**Assigned task**:
Collect every line below that contains the word "watering".

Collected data
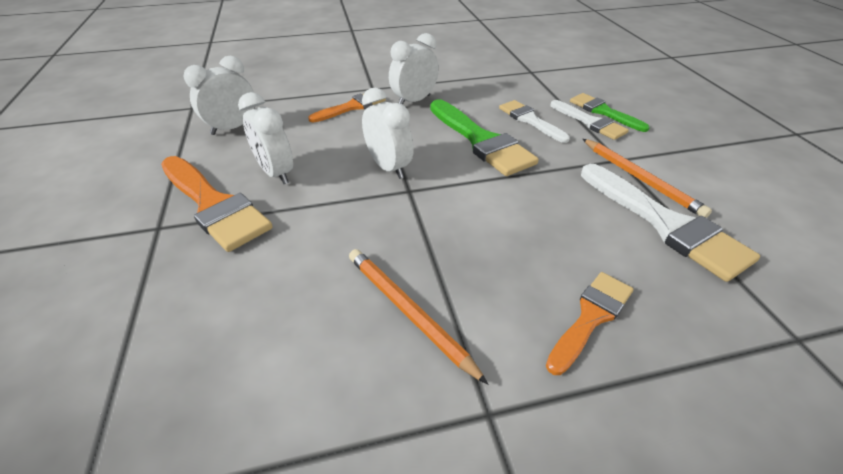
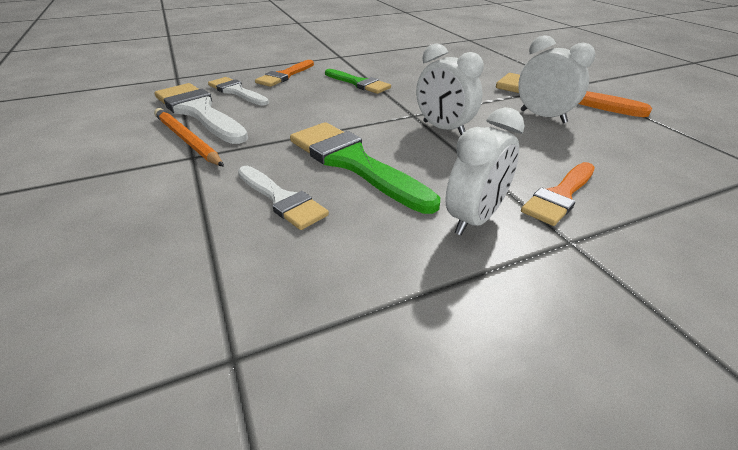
camera: 170 degrees right, 5 degrees down
white clock [183,56,254,135] -> none
orange pencil [349,249,488,385] -> none
white brush [550,100,629,140] -> white brush moved to [208,77,269,106]
green brush [570,93,650,132] -> green brush moved to [325,69,391,94]

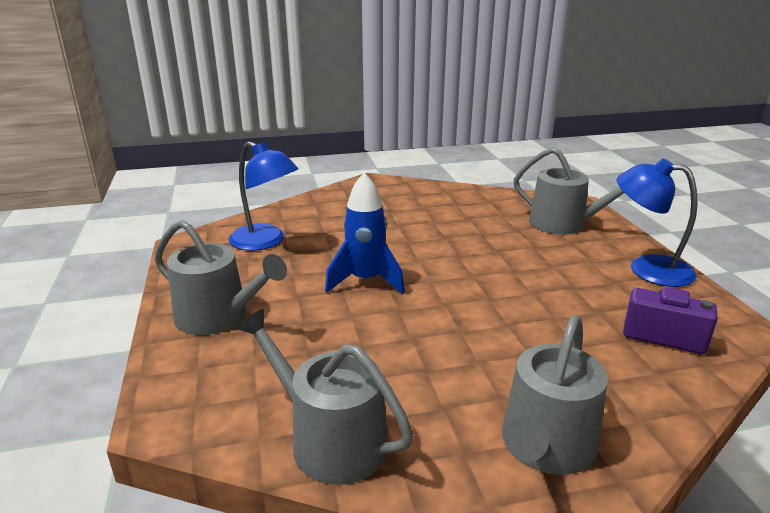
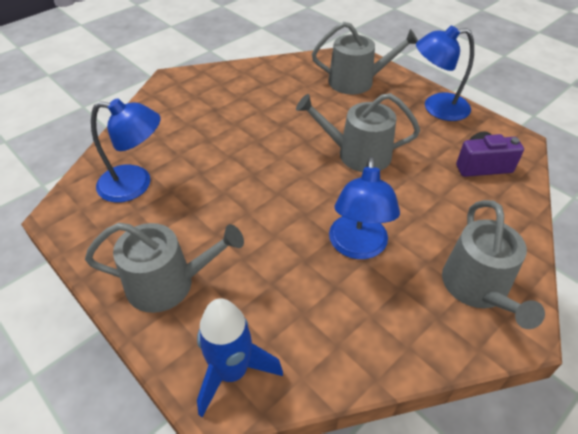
camera: 30 degrees left, 20 degrees up
grey watering can [236,309,413,485] -> grey watering can moved to [296,93,420,172]
blue rocket [325,173,405,294] -> blue rocket moved to [197,298,283,417]
none -> blue lamp [329,157,400,259]

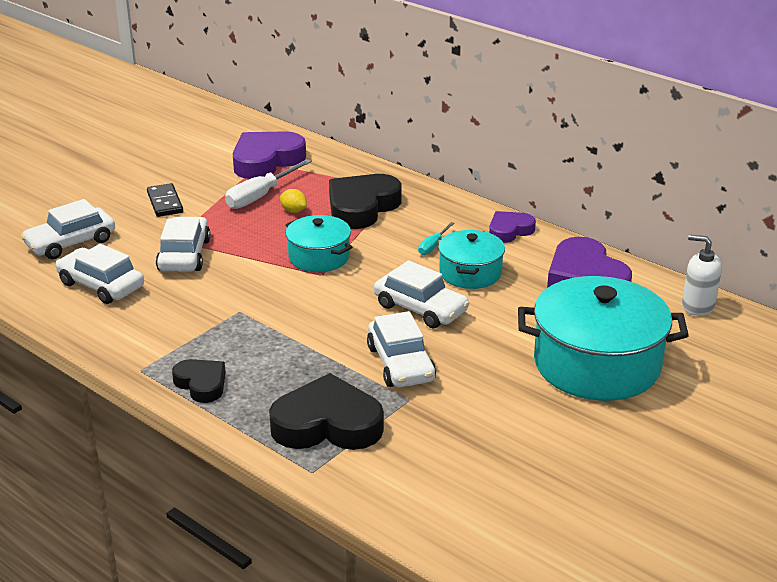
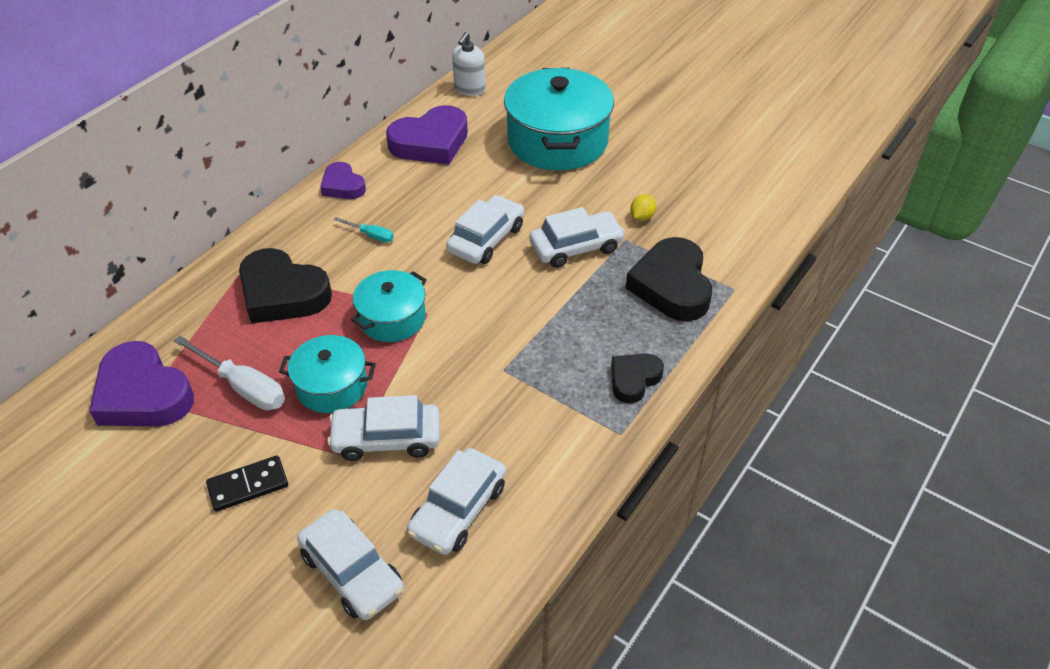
camera: 95 degrees left, 15 degrees up
yellow lemon [280,189,307,213] -> yellow lemon moved to [630,194,656,221]
turquoise pot [438,230,505,289] -> turquoise pot moved to [279,335,376,413]

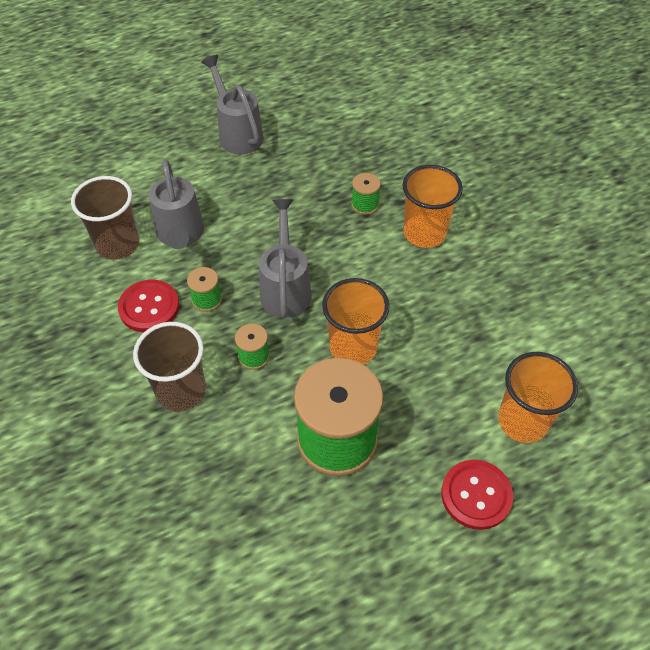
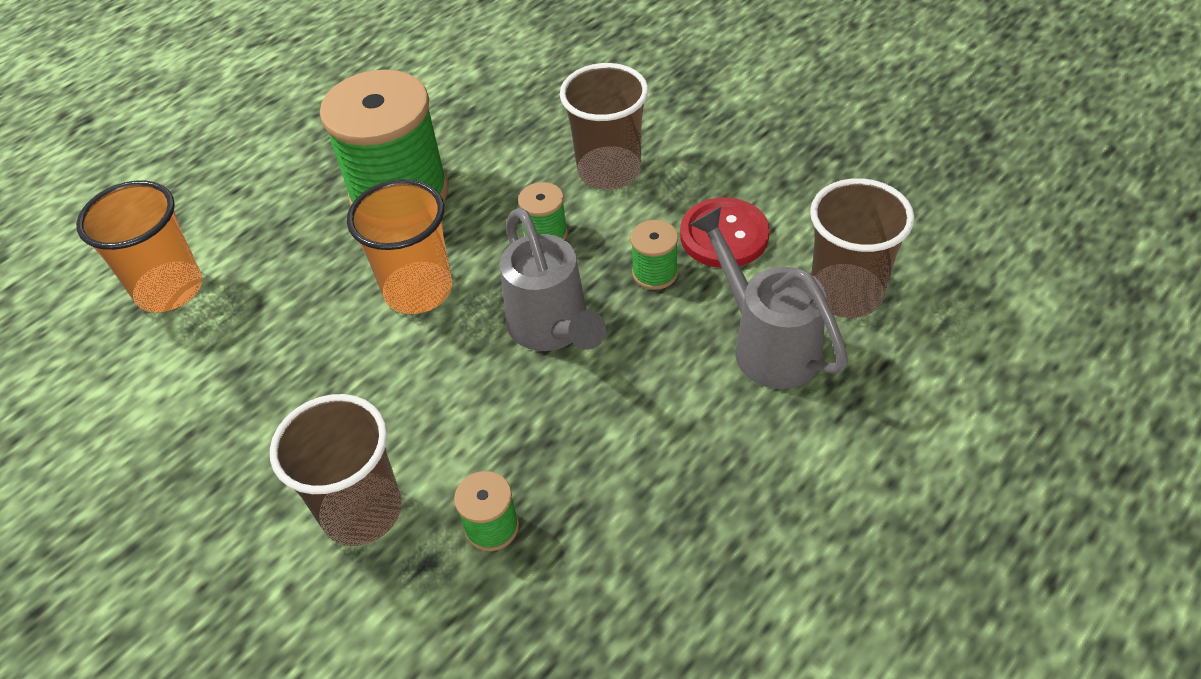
camera: 160 degrees right, 5 degrees down
grey watering can [201,55,264,154] -> none
orange cup [402,165,463,248] -> brown cup [270,394,402,546]
red button [441,460,513,530] -> none

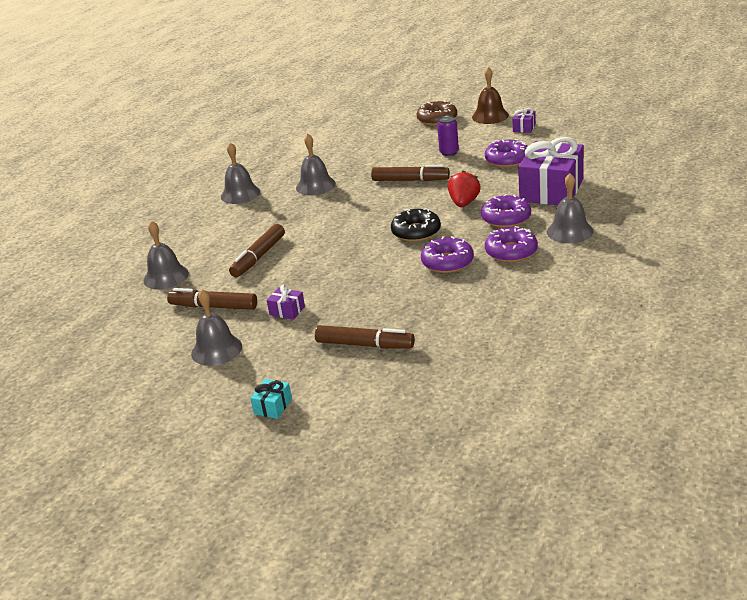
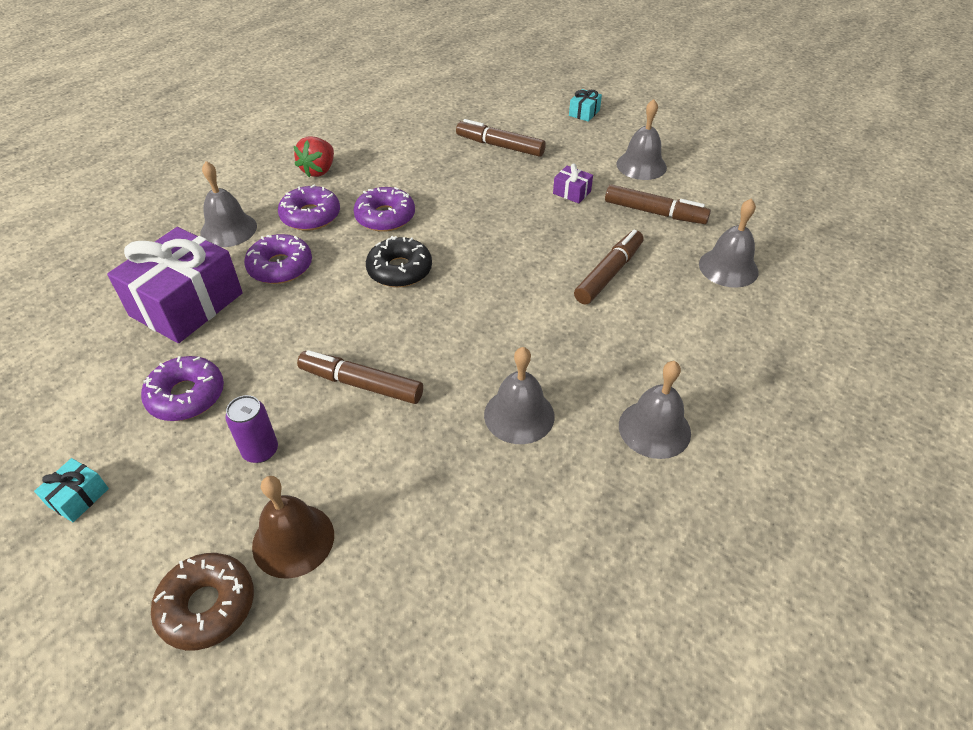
camera: 175 degrees left, 15 degrees up
red strawberry [448,170,481,207] -> red strawberry moved to [294,136,334,177]
brown bell [472,67,509,124] -> brown bell moved to [252,476,334,579]
purple gift [512,108,536,133] -> turquoise gift [34,458,109,522]

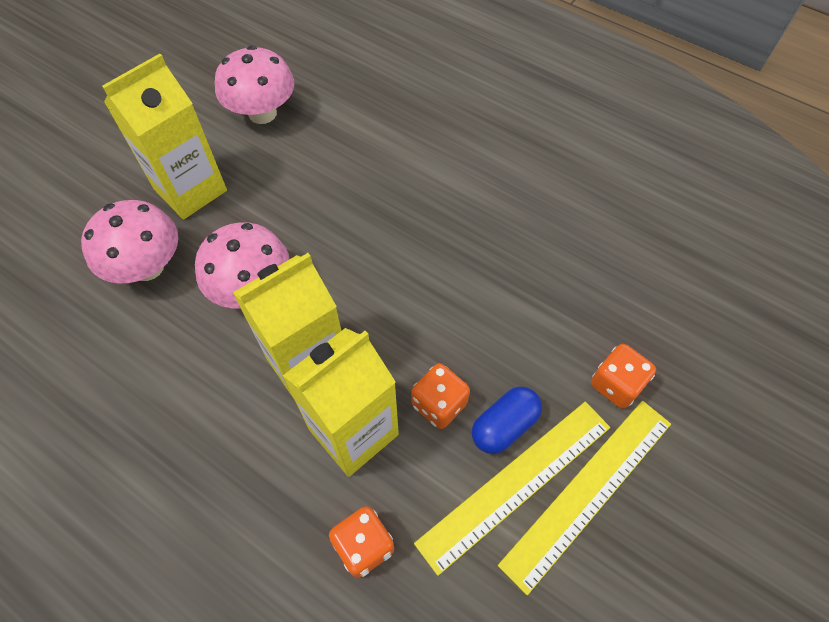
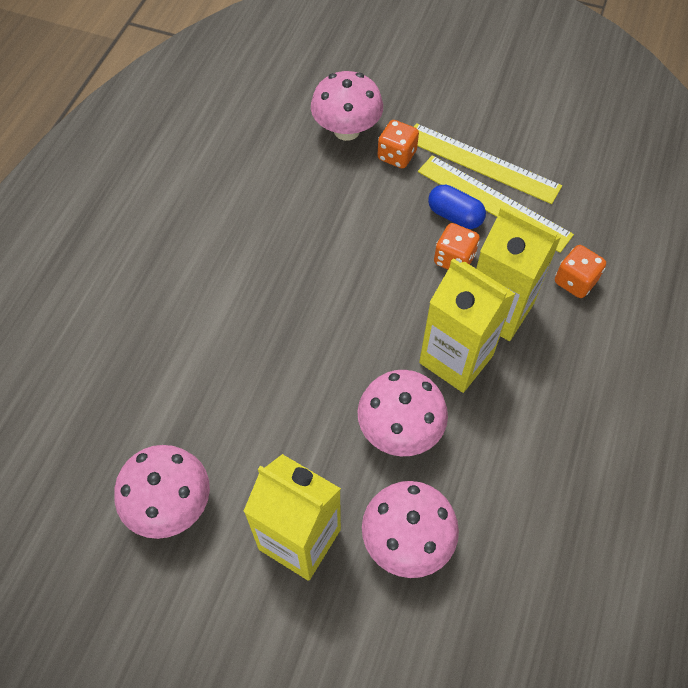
camera: 105 degrees left, 0 degrees up
none -> pink mushroom [311,71,383,141]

**Task output**:
grey watering can [236,309,413,485] -> grey watering can moved to [296,93,420,172]
grey watering can [201,55,264,154] -> none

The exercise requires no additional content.